_Provided records_.
▽

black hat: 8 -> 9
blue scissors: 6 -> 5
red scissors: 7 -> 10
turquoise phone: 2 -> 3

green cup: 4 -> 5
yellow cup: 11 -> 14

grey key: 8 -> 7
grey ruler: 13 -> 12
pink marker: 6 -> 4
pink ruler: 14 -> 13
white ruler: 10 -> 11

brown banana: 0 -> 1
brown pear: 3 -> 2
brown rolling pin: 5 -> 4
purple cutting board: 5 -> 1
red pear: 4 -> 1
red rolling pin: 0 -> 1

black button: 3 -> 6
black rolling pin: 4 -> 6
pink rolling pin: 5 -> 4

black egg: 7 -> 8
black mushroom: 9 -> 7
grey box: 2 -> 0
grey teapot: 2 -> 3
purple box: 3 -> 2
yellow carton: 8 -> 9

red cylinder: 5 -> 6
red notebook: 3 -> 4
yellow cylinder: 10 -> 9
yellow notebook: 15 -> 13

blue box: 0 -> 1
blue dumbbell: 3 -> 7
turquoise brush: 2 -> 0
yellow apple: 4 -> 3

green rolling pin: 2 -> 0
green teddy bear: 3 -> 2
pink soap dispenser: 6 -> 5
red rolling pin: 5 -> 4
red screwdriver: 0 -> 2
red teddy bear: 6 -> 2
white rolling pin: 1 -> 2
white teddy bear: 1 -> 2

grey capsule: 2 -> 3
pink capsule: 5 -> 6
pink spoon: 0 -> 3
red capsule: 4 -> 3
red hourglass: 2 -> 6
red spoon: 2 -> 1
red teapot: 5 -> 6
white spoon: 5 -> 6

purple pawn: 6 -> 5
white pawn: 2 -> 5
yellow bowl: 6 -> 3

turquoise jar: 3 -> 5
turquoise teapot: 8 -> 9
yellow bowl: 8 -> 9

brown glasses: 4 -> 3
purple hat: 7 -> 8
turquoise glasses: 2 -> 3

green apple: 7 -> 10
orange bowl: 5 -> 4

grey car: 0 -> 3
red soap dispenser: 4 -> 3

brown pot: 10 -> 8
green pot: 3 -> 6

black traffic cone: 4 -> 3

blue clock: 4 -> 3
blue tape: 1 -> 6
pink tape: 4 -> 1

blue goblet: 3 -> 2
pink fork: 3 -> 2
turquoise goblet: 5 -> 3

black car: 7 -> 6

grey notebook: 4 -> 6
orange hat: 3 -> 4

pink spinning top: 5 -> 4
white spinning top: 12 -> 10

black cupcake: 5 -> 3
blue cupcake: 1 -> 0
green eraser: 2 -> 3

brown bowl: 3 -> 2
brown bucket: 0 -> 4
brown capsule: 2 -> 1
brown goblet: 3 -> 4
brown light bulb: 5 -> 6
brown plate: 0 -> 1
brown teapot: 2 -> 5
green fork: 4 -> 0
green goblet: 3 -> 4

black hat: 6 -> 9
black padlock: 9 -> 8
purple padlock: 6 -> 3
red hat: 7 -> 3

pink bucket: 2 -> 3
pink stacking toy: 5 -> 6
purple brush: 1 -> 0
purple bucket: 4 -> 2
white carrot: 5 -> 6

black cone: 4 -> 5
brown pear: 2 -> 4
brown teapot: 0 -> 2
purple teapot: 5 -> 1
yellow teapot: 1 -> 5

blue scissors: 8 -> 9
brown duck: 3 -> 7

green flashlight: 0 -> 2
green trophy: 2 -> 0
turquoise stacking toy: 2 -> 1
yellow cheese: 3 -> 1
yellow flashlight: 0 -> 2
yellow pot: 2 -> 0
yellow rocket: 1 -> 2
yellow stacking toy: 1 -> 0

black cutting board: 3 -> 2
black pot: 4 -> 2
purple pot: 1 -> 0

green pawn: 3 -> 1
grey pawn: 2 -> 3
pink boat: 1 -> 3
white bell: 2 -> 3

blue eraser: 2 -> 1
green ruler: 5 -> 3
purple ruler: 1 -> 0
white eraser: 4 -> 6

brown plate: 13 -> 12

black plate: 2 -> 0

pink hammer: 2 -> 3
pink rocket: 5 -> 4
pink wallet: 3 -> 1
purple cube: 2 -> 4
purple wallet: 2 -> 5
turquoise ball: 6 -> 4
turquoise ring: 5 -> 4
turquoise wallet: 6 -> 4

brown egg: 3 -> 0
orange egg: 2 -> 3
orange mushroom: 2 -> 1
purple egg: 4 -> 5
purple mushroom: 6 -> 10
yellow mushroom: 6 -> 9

△

_Your objective_. Lines of the material in which the word "board" occurs are to be copied out.

_Your solution_.
purple cutting board: 5 -> 1
black cutting board: 3 -> 2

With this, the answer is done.